=== WHAT TO DO ===
In the entries below, count the lines holding "gray". Reply with the number only.

=== MATERIAL FOR THE TASK ===
········

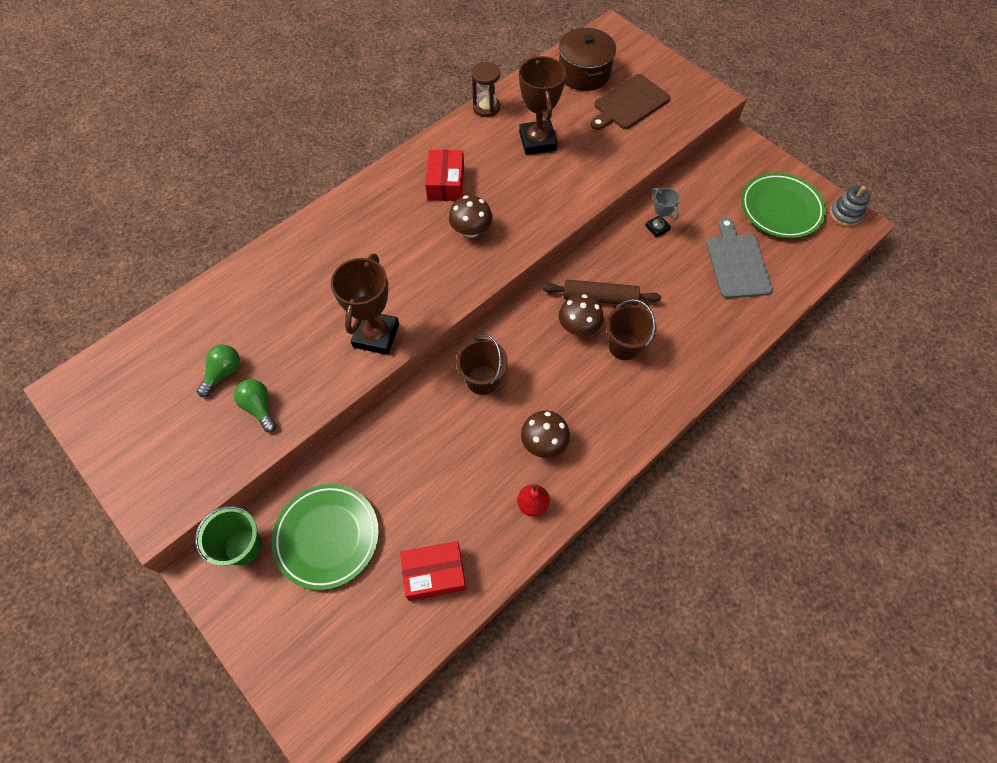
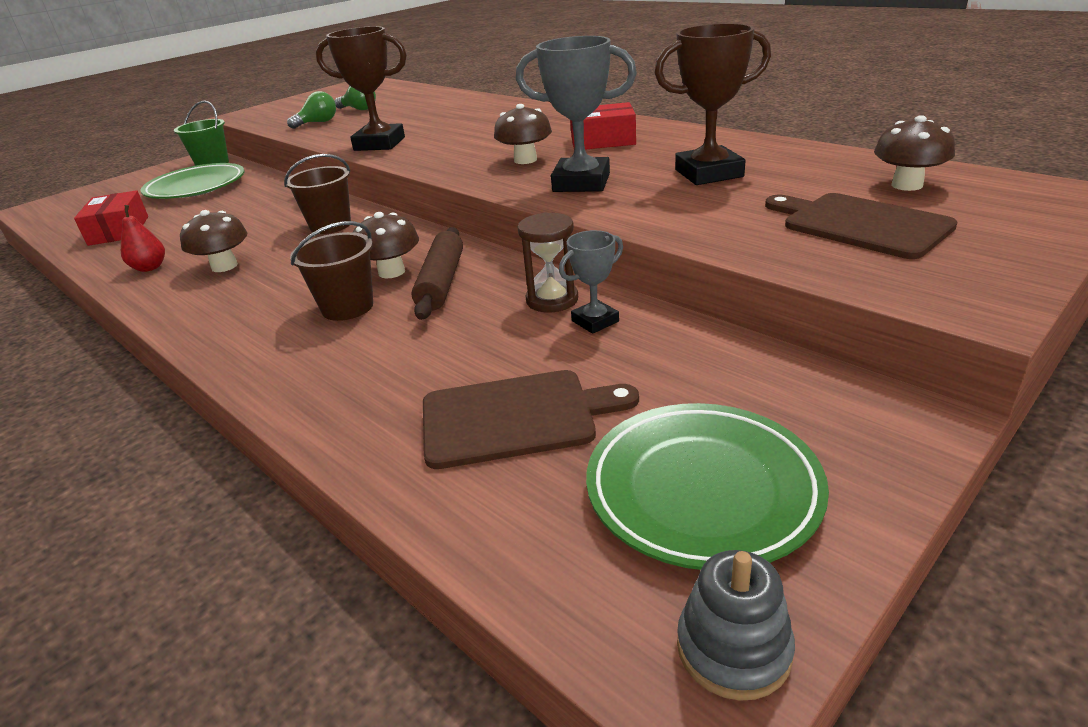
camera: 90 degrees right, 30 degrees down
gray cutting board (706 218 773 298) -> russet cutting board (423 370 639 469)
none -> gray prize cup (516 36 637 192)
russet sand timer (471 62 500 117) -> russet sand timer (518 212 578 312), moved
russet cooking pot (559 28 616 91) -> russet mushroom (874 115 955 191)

········

=== WRITTEN REPLY ===
2